> STATED PROBLEM:
Put each line of the data below into a numbered list, leaving out any blank lines.

> RECORDS SUPPLIED:

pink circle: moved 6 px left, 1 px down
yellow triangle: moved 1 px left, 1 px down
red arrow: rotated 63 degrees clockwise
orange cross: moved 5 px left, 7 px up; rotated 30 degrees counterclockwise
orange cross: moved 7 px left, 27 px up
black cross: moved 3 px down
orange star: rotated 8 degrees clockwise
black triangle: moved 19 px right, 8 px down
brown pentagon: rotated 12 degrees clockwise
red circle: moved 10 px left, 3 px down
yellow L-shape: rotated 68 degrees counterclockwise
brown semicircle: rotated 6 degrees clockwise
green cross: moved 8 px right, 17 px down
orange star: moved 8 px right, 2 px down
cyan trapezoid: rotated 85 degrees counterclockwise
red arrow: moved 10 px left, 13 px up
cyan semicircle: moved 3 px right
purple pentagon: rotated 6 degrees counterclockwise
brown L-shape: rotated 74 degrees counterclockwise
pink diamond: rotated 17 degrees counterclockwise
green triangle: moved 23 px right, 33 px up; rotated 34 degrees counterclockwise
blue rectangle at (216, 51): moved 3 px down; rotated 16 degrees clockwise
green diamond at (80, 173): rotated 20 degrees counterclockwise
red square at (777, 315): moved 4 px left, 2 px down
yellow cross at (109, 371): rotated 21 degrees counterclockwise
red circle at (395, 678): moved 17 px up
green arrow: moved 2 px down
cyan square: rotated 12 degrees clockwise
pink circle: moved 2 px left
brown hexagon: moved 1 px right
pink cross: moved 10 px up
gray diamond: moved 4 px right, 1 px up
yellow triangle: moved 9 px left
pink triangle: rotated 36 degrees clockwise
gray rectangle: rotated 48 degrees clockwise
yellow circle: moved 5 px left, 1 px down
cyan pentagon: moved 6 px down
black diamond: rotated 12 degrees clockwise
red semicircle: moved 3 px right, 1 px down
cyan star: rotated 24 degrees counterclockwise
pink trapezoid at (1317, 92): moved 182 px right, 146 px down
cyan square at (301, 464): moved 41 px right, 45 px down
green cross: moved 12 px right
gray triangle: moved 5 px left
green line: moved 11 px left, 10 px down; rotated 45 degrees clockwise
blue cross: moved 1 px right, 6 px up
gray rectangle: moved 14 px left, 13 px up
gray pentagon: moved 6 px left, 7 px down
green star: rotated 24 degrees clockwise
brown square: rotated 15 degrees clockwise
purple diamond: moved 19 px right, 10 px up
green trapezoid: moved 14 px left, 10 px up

> SOLUTION TO THIS EXERCISE:
1. pink circle: moved 6 px left, 1 px down
2. yellow triangle: moved 1 px left, 1 px down
3. red arrow: rotated 63 degrees clockwise
4. orange cross: moved 5 px left, 7 px up; rotated 30 degrees counterclockwise
5. orange cross: moved 7 px left, 27 px up
6. black cross: moved 3 px down
7. orange star: rotated 8 degrees clockwise
8. black triangle: moved 19 px right, 8 px down
9. brown pentagon: rotated 12 degrees clockwise
10. red circle: moved 10 px left, 3 px down
11. yellow L-shape: rotated 68 degrees counterclockwise
12. brown semicircle: rotated 6 degrees clockwise
13. green cross: moved 8 px right, 17 px down
14. orange star: moved 8 px right, 2 px down
15. cyan trapezoid: rotated 85 degrees counterclockwise
16. red arrow: moved 10 px left, 13 px up
17. cyan semicircle: moved 3 px right
18. purple pentagon: rotated 6 degrees counterclockwise
19. brown L-shape: rotated 74 degrees counterclockwise
20. pink diamond: rotated 17 degrees counterclockwise
21. green triangle: moved 23 px right, 33 px up; rotated 34 degrees counterclockwise
22. blue rectangle at (216, 51): moved 3 px down; rotated 16 degrees clockwise
23. green diamond at (80, 173): rotated 20 degrees counterclockwise
24. red square at (777, 315): moved 4 px left, 2 px down
25. yellow cross at (109, 371): rotated 21 degrees counterclockwise
26. red circle at (395, 678): moved 17 px up
27. green arrow: moved 2 px down
28. cyan square: rotated 12 degrees clockwise
29. pink circle: moved 2 px left
30. brown hexagon: moved 1 px right
31. pink cross: moved 10 px up
32. gray diamond: moved 4 px right, 1 px up
33. yellow triangle: moved 9 px left
34. pink triangle: rotated 36 degrees clockwise
35. gray rectangle: rotated 48 degrees clockwise
36. yellow circle: moved 5 px left, 1 px down
37. cyan pentagon: moved 6 px down
38. black diamond: rotated 12 degrees clockwise
39. red semicircle: moved 3 px right, 1 px down
40. cyan star: rotated 24 degrees counterclockwise
41. pink trapezoid at (1317, 92): moved 182 px right, 146 px down
42. cyan square at (301, 464): moved 41 px right, 45 px down
43. green cross: moved 12 px right
44. gray triangle: moved 5 px left
45. green line: moved 11 px left, 10 px down; rotated 45 degrees clockwise
46. blue cross: moved 1 px right, 6 px up
47. gray rectangle: moved 14 px left, 13 px up
48. gray pentagon: moved 6 px left, 7 px down
49. green star: rotated 24 degrees clockwise
50. brown square: rotated 15 degrees clockwise
51. purple diamond: moved 19 px right, 10 px up
52. green trapezoid: moved 14 px left, 10 px up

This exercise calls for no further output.